§ **Work to complete**
Return every line of the data that contains the string "VRAW".

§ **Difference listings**
──────────
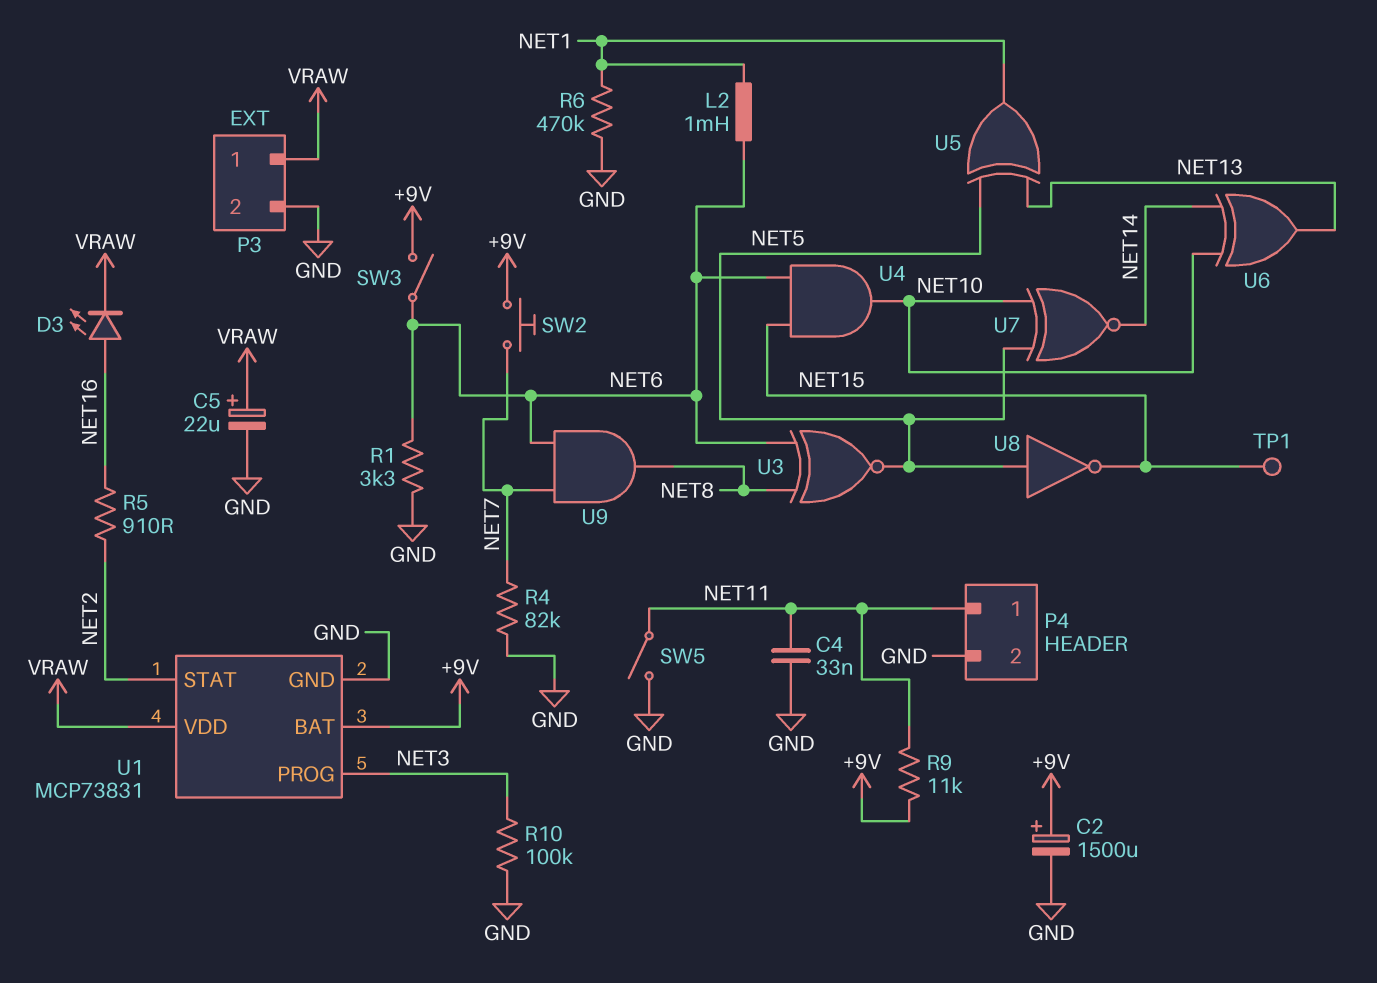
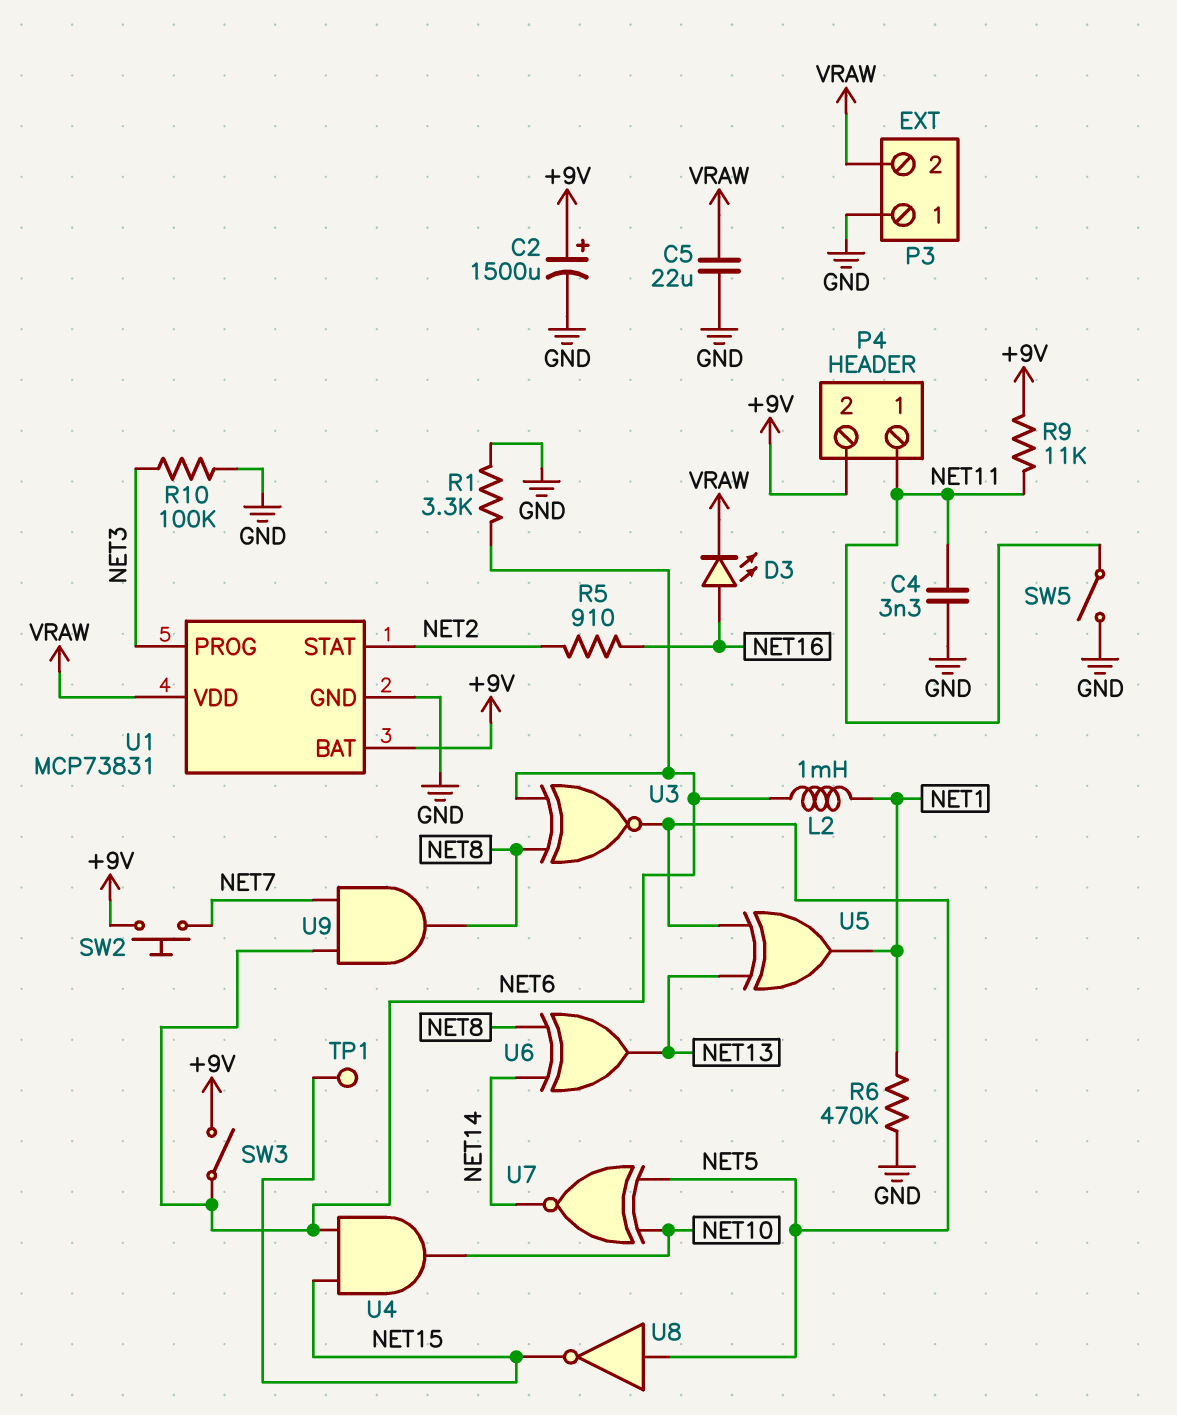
C4: 33nF (GND, NET11) -> 3.3nF (GND, NET11)
C5: 22uF (plus VRAW, minus GND) -> 22uF (GND, VRAW)
P3 pin 1: VRAW -> GND
P3 pin 2: GND -> VRAW
P4 pin 2: GND -> +9V
R4: 82k (GND, NET7) -> none
U6: XOR (in NET10, in NET14, out NET13) -> XOR (in NET8, in NET14, out NET13)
──────────
§ **Answer below**
C5: 22uF (plus VRAW, minus GND) -> 22uF (GND, VRAW)
P3 pin 1: VRAW -> GND
P3 pin 2: GND -> VRAW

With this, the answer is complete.